| TASK TO CARRY OUT |
Output the line containing "blue brush: 8 -> 5", then every remaining line of the entries below, exactly as written and with no other text.

——————————

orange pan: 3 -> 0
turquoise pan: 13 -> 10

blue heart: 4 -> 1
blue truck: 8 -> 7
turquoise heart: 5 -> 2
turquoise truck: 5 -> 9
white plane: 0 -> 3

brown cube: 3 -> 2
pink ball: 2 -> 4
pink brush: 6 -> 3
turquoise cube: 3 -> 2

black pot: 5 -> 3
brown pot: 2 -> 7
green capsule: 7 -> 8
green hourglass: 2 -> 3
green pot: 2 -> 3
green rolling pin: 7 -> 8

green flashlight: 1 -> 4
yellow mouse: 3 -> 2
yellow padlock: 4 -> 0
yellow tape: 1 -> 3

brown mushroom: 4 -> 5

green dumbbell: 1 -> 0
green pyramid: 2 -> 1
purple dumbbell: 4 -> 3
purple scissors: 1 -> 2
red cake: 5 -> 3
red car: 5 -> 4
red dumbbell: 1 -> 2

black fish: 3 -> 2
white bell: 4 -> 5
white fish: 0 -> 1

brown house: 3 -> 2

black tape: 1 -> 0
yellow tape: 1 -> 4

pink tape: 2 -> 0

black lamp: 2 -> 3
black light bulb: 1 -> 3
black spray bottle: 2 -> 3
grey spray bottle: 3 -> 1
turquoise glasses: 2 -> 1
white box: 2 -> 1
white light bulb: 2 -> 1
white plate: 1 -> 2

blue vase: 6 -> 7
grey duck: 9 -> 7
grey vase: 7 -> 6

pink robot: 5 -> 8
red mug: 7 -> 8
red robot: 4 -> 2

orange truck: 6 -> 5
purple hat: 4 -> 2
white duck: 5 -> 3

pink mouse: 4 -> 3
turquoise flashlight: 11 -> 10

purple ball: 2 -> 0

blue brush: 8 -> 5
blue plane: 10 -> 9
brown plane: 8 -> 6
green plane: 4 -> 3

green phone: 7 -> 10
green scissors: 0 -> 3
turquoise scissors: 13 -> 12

——————————

| TASK RESPONSE |
blue brush: 8 -> 5
blue plane: 10 -> 9
brown plane: 8 -> 6
green plane: 4 -> 3

green phone: 7 -> 10
green scissors: 0 -> 3
turquoise scissors: 13 -> 12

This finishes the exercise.